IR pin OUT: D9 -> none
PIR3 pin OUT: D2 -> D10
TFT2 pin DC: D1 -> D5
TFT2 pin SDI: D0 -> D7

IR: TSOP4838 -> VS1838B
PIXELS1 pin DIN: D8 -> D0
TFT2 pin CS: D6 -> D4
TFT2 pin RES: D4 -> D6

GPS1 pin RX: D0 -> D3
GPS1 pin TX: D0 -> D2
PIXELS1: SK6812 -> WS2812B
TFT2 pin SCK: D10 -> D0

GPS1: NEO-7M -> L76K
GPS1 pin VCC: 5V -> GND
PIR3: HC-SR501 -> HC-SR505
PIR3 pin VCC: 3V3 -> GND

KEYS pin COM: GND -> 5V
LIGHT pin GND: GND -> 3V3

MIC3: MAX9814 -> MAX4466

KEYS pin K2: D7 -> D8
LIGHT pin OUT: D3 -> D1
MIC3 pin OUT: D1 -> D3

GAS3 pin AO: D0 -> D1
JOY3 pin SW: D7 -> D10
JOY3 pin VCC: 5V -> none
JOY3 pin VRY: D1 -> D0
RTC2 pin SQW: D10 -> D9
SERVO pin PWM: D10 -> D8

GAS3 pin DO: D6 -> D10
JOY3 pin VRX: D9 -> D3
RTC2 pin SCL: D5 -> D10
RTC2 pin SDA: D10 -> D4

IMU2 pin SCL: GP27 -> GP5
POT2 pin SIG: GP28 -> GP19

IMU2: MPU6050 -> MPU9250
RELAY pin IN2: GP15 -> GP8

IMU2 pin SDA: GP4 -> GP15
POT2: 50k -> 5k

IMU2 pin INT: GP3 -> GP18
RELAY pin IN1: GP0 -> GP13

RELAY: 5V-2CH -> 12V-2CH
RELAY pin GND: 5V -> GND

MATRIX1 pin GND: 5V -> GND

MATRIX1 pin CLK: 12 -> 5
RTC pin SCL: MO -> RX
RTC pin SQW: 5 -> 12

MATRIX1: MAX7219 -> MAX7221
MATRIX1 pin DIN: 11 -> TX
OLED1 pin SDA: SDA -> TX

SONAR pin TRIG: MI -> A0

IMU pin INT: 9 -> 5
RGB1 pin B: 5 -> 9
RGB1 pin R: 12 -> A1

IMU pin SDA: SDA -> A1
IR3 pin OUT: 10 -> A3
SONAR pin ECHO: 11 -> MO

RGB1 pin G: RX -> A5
──────────
-- Work instruction --
Starting at the first line and ending at the last, restate the material word for word.

-- Exercise response --
IR pin OUT: D9 -> none
PIR3 pin OUT: D2 -> D10
TFT2 pin DC: D1 -> D5
TFT2 pin SDI: D0 -> D7

IR: TSOP4838 -> VS1838B
PIXELS1 pin DIN: D8 -> D0
TFT2 pin CS: D6 -> D4
TFT2 pin RES: D4 -> D6

GPS1 pin RX: D0 -> D3
GPS1 pin TX: D0 -> D2
PIXELS1: SK6812 -> WS2812B
TFT2 pin SCK: D10 -> D0

GPS1: NEO-7M -> L76K
GPS1 pin VCC: 5V -> GND
PIR3: HC-SR501 -> HC-SR505
PIR3 pin VCC: 3V3 -> GND

KEYS pin COM: GND -> 5V
LIGHT pin GND: GND -> 3V3

MIC3: MAX9814 -> MAX4466

KEYS pin K2: D7 -> D8
LIGHT pin OUT: D3 -> D1
MIC3 pin OUT: D1 -> D3

GAS3 pin AO: D0 -> D1
JOY3 pin SW: D7 -> D10
JOY3 pin VCC: 5V -> none
JOY3 pin VRY: D1 -> D0
RTC2 pin SQW: D10 -> D9
SERVO pin PWM: D10 -> D8

GAS3 pin DO: D6 -> D10
JOY3 pin VRX: D9 -> D3
RTC2 pin SCL: D5 -> D10
RTC2 pin SDA: D10 -> D4

IMU2 pin SCL: GP27 -> GP5
POT2 pin SIG: GP28 -> GP19

IMU2: MPU6050 -> MPU9250
RELAY pin IN2: GP15 -> GP8

IMU2 pin SDA: GP4 -> GP15
POT2: 50k -> 5k

IMU2 pin INT: GP3 -> GP18
RELAY pin IN1: GP0 -> GP13

RELAY: 5V-2CH -> 12V-2CH
RELAY pin GND: 5V -> GND

MATRIX1 pin GND: 5V -> GND

MATRIX1 pin CLK: 12 -> 5
RTC pin SCL: MO -> RX
RTC pin SQW: 5 -> 12

MATRIX1: MAX7219 -> MAX7221
MATRIX1 pin DIN: 11 -> TX
OLED1 pin SDA: SDA -> TX

SONAR pin TRIG: MI -> A0

IMU pin INT: 9 -> 5
RGB1 pin B: 5 -> 9
RGB1 pin R: 12 -> A1

IMU pin SDA: SDA -> A1
IR3 pin OUT: 10 -> A3
SONAR pin ECHO: 11 -> MO

RGB1 pin G: RX -> A5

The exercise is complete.